§ **Source records**:
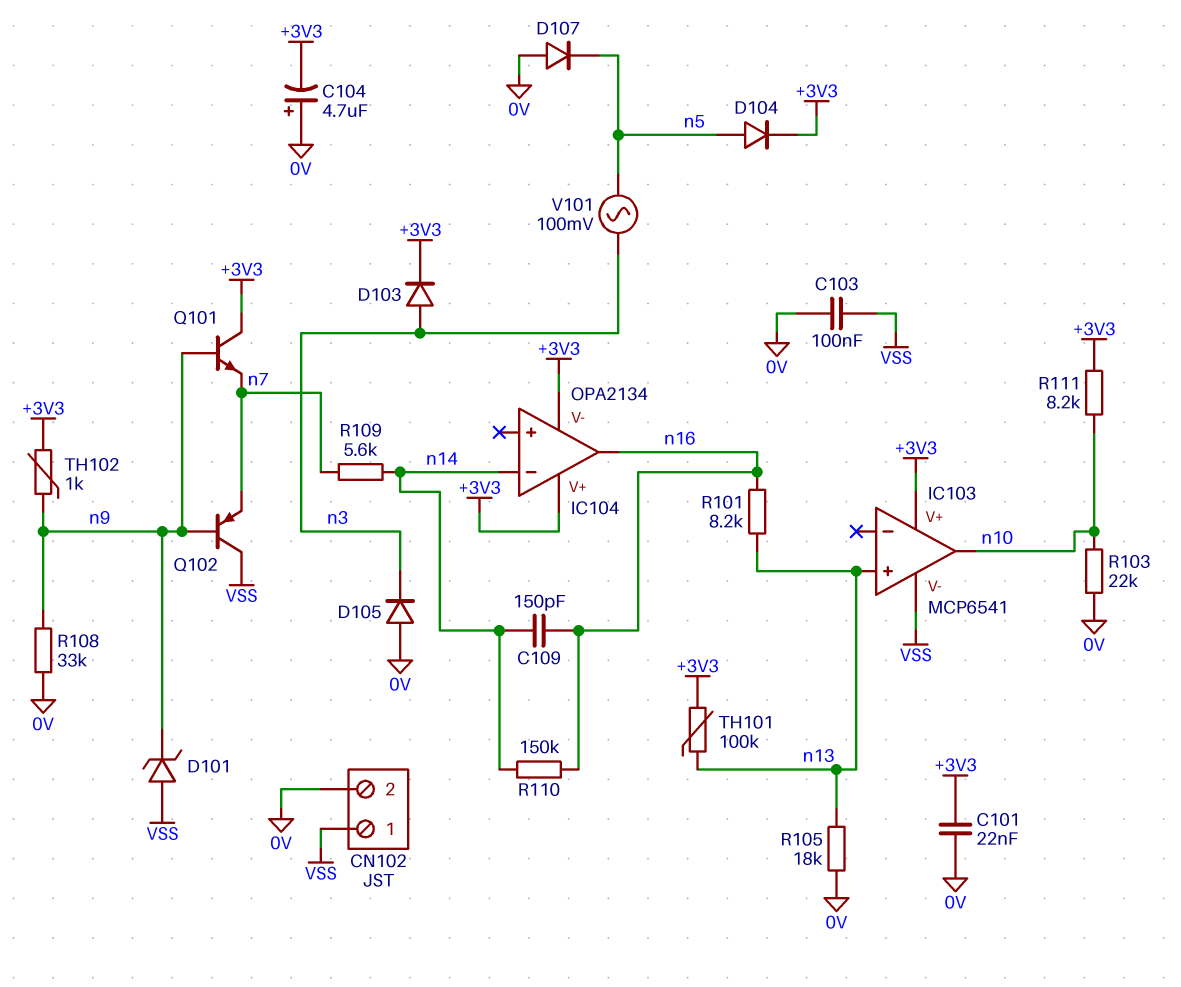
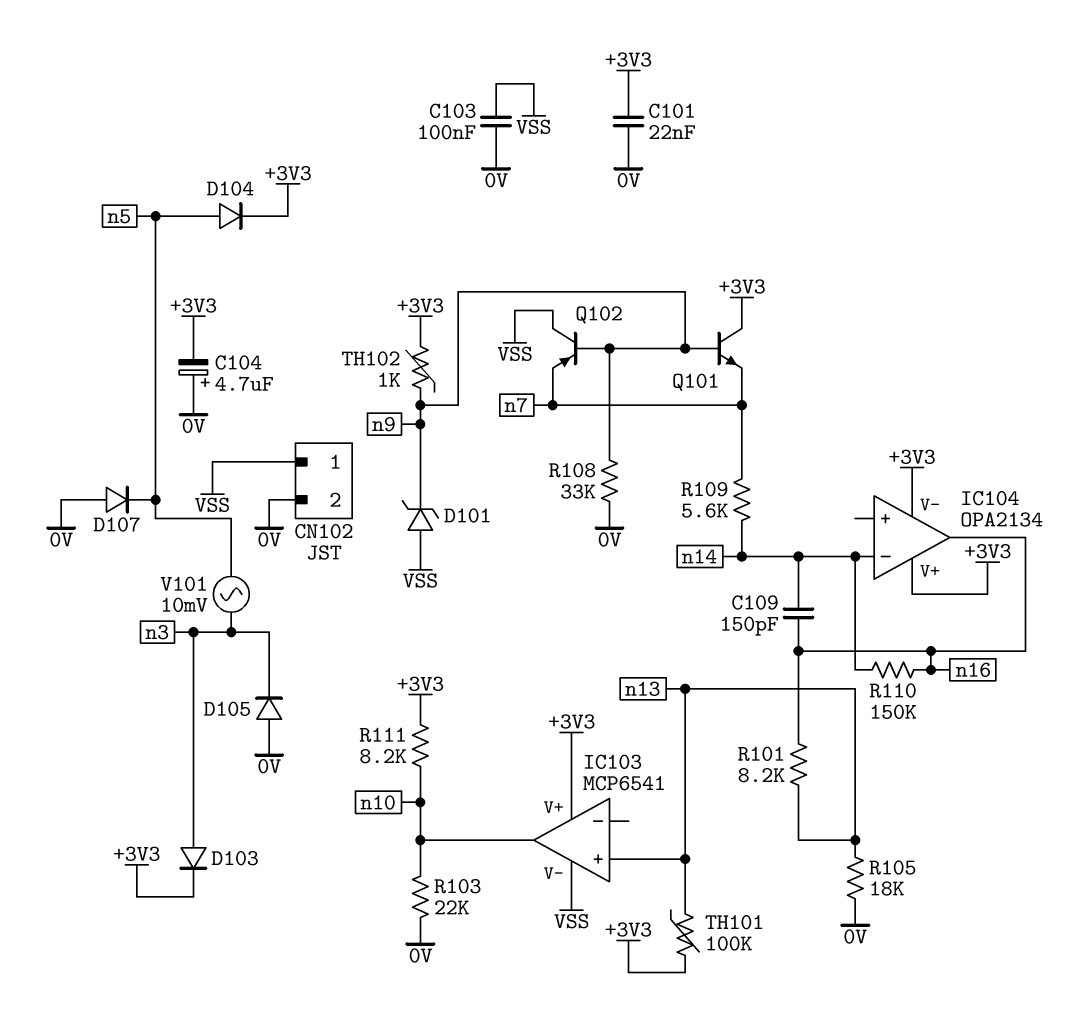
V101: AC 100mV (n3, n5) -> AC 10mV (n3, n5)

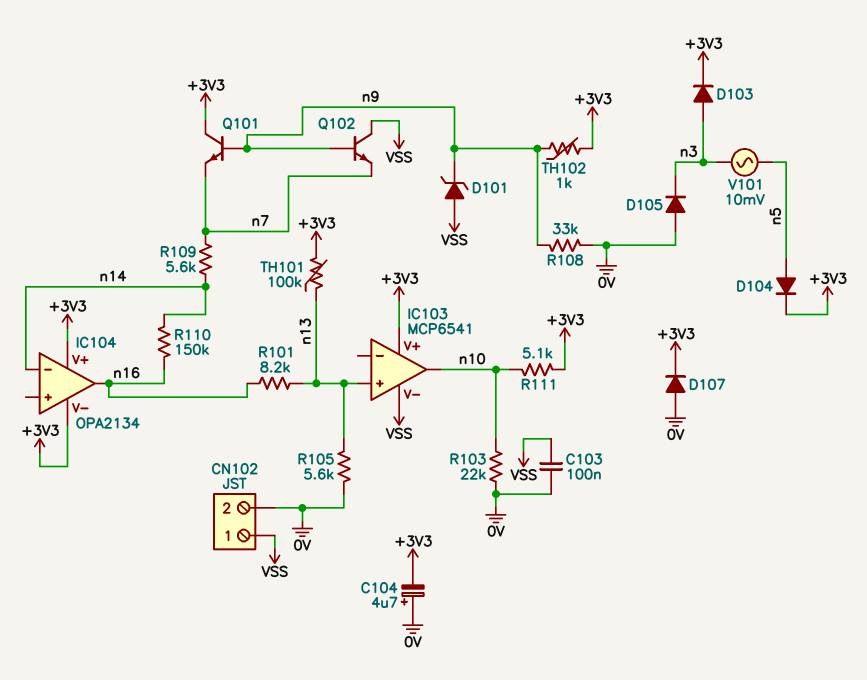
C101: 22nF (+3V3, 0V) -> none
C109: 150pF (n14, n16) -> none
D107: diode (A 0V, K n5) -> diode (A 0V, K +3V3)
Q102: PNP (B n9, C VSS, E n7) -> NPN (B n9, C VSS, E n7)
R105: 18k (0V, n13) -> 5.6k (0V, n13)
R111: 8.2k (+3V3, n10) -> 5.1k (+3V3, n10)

---

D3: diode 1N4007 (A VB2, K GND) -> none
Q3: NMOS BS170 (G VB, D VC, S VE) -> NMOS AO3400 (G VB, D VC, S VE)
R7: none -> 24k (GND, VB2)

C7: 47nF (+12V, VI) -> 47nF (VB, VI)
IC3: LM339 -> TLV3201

§ **Work required**:
Pull every line containing the word "none" out of the listing.

§ **Result for this exercise**:
C101: 22nF (+3V3, 0V) -> none
C109: 150pF (n14, n16) -> none
D3: diode 1N4007 (A VB2, K GND) -> none
R7: none -> 24k (GND, VB2)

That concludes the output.